Data to examine Block Start
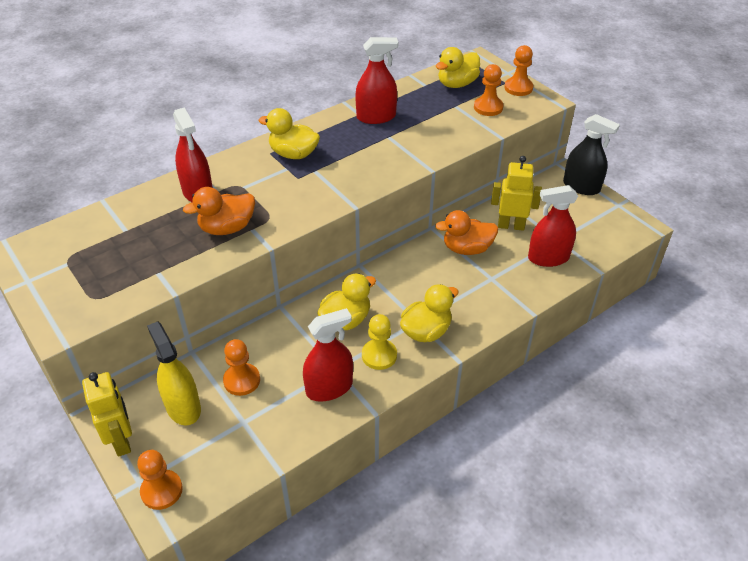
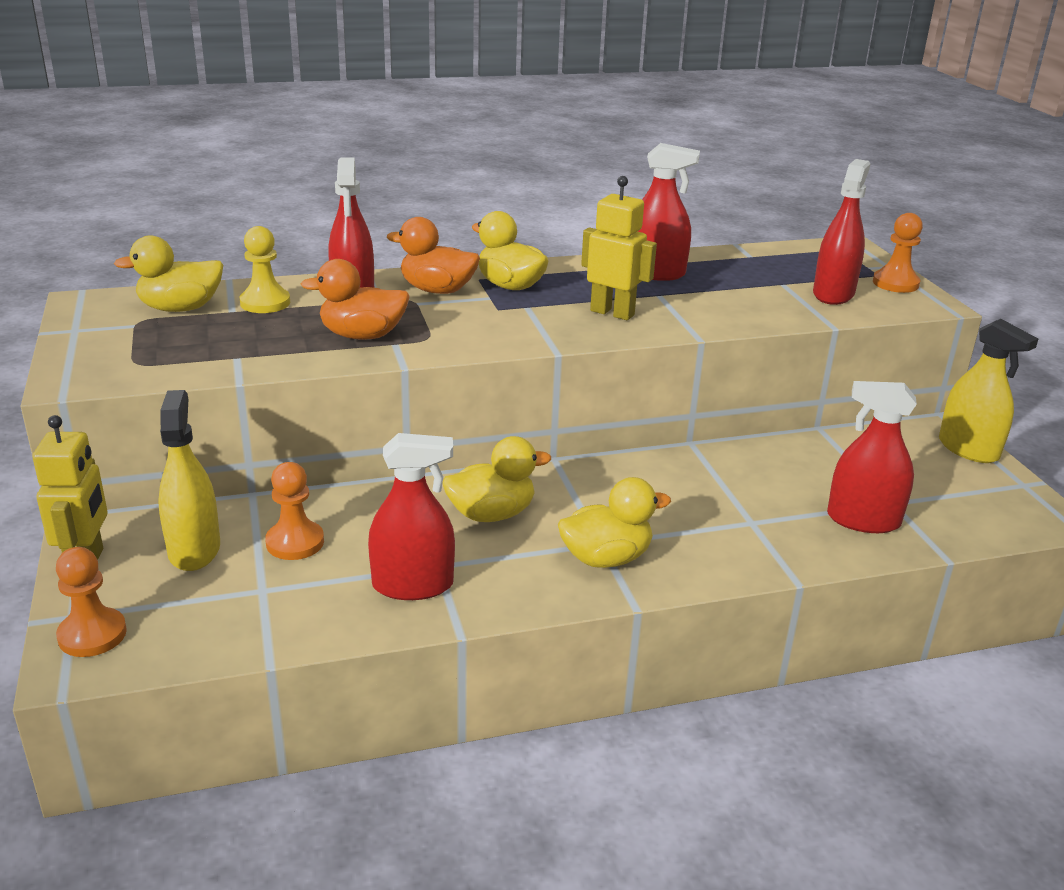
camera: 20 degrees right, 15 degrees down
(379, 355) = (514, 567): yellow pawn -> yellow pawn (265, 303)
(457, 84) = (800, 263): yellow duck -> yellow duck (180, 308)
(467, 249) = (732, 478): orange duck -> orange duck (437, 290)
(488, 107) = (833, 294): orange pawn -> red spray bottle
(511, 225) = (821, 468): yellow robot -> yellow robot (612, 313)
(581, 186) = (968, 449): black spray bottle -> yellow spray bottle

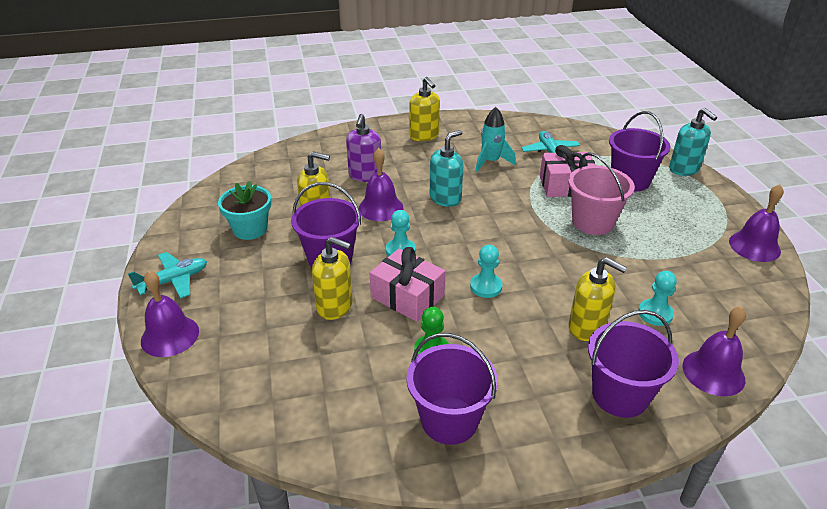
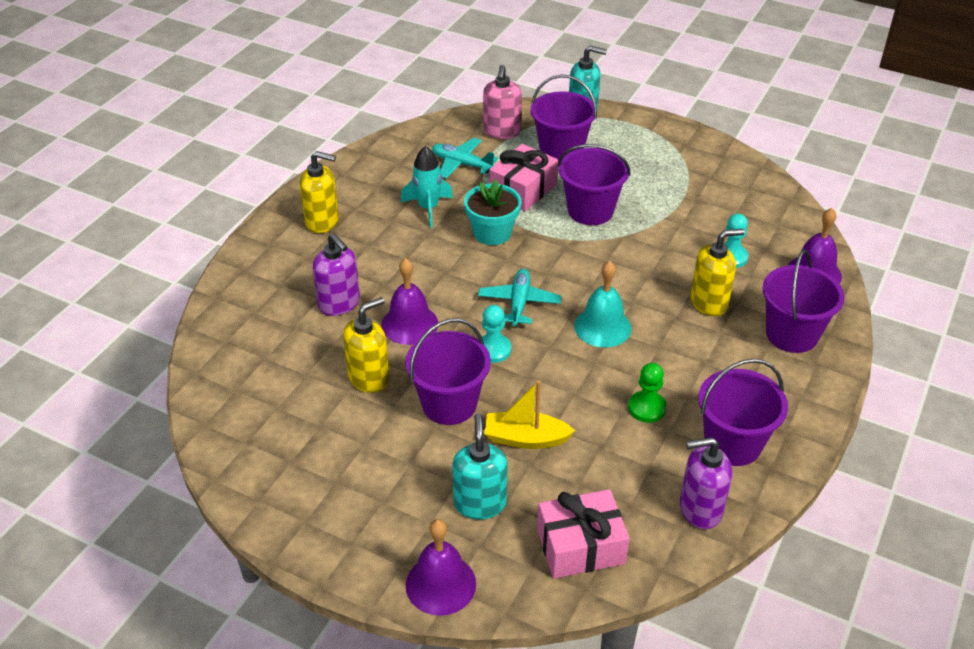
camera: 50 degrees left, 5 degrees up
(173, 281) = (349, 543): turquoise plane -> turquoise plane (519, 303)
(250, 229) = (328, 439): turquoise flower pot -> turquoise flower pot (492, 233)
(335, 306) = (525, 438): yellow soap dispenser -> yellow boat
(357, 435) = (700, 509): none -> purple soap dispenser
(407, 296) = (563, 383): pink gift -> pink gift (580, 546)
(445, 198) = (449, 273): turquoise soap dispenser -> turquoise soap dispenser (480, 503)
(486, 287) = (602, 327): turquoise pawn -> turquoise bell
(593, 222) = (590, 211): pink bucket -> purple bucket
(606, 150) = (501, 132): none -> pink soap dispenser
(754, 246) = (713, 154): purple bell -> none

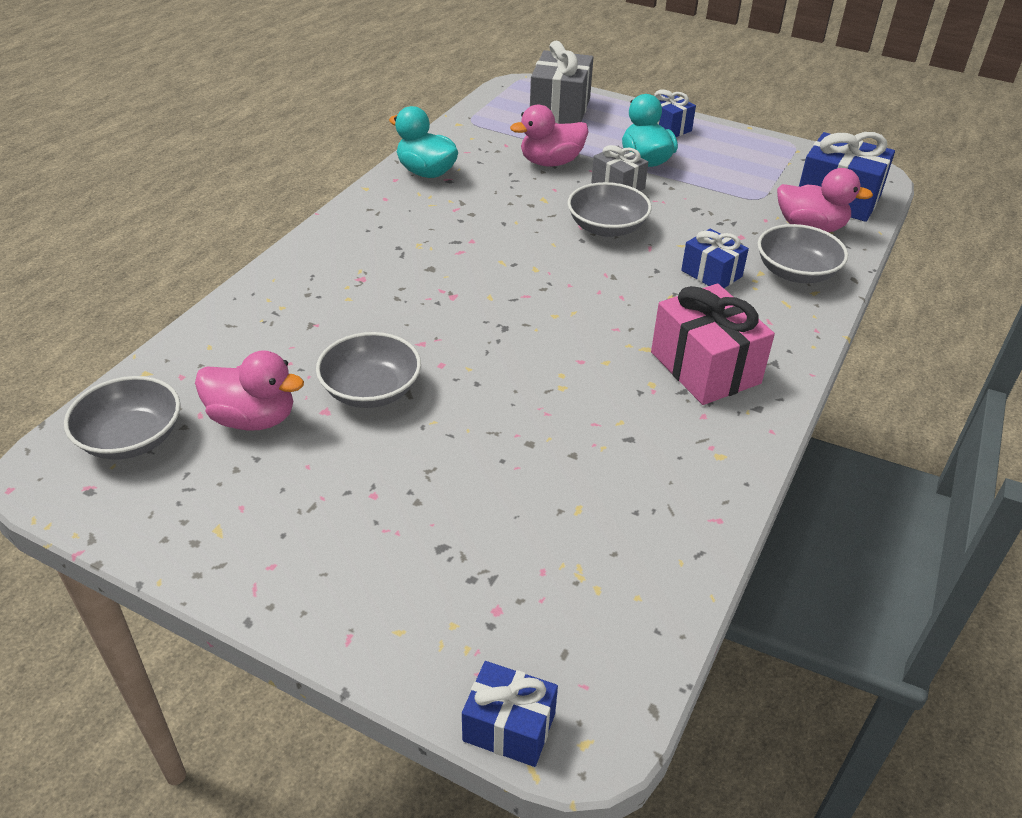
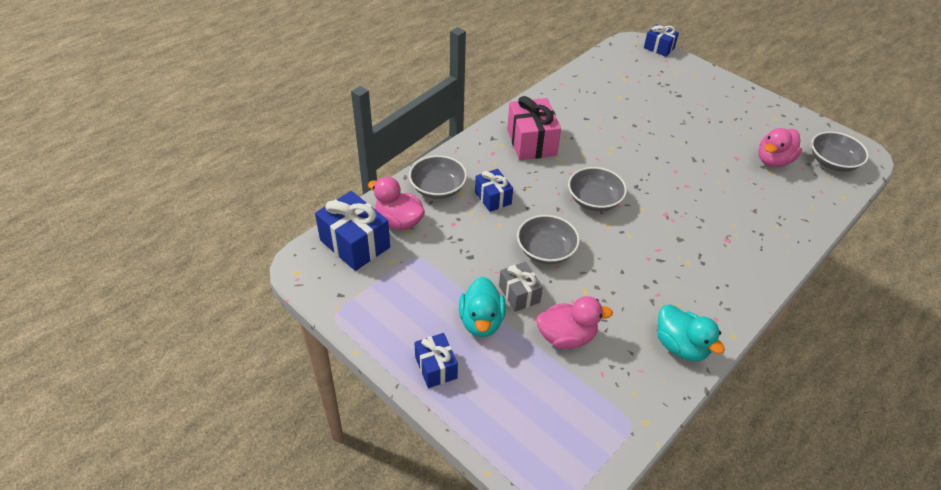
camera: 165 degrees left, 5 degrees up
(253, 418) = (773, 161): pink duck -> pink duck turned 75 degrees counterclockwise
(371, 390) = (714, 164): grey bowl -> grey bowl (594, 200)
(560, 109) = (531, 427): grey gift -> none

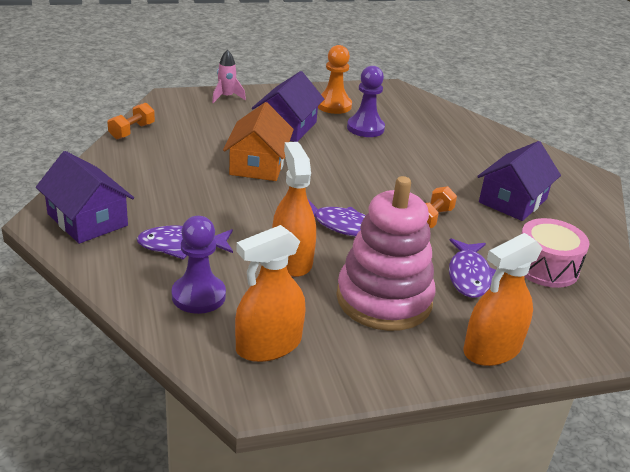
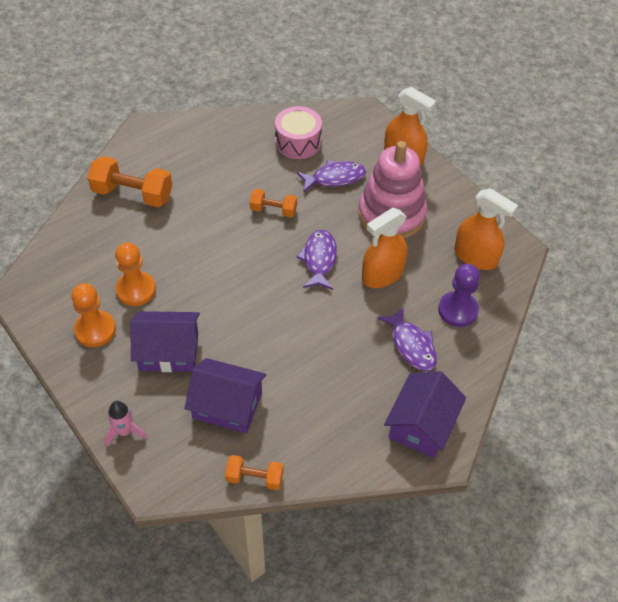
camera: 110 degrees left, 20 degrees up
(258, 164) = (257, 346): orange house -> none
(365, 128) = (136, 290): purple pawn -> orange pawn
(489, 150) = (133, 194): none -> orange dumbbell
(512, 200) = (215, 169): purple house -> purple house (227, 405)

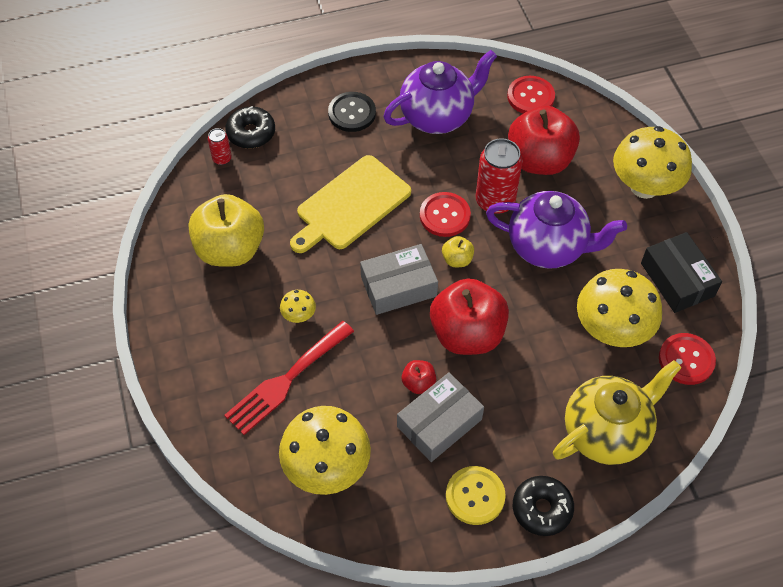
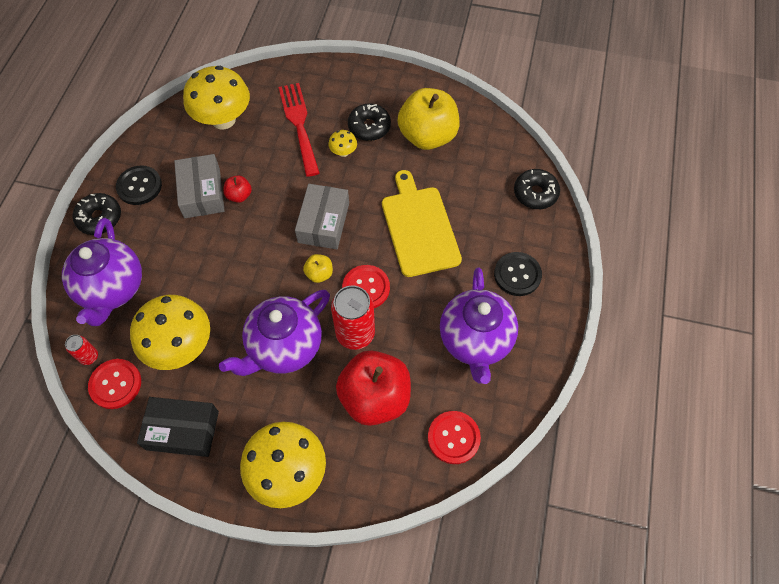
camera: 120 degrees right, 5 degrees up
(222, 159) = (518, 164): red can -> red can (89, 357)
(249, 309) = (369, 127): none -> black donut
(467, 334) = (253, 245): red apple -> none
(475, 496) = (139, 186): yellow button -> black button
(606, 432) = (112, 289): yellow teapot -> purple teapot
Data to examine Block End
→ Work to be completed: Locate "(222, 159) = (518, 164): red" in the data above. Then repeat, exactly, its line and each line after it through the last, adding nothing.

→ Result of this task:
(222, 159) = (518, 164): red can -> red can (89, 357)
(249, 309) = (369, 127): none -> black donut
(467, 334) = (253, 245): red apple -> none
(475, 496) = (139, 186): yellow button -> black button
(606, 432) = (112, 289): yellow teapot -> purple teapot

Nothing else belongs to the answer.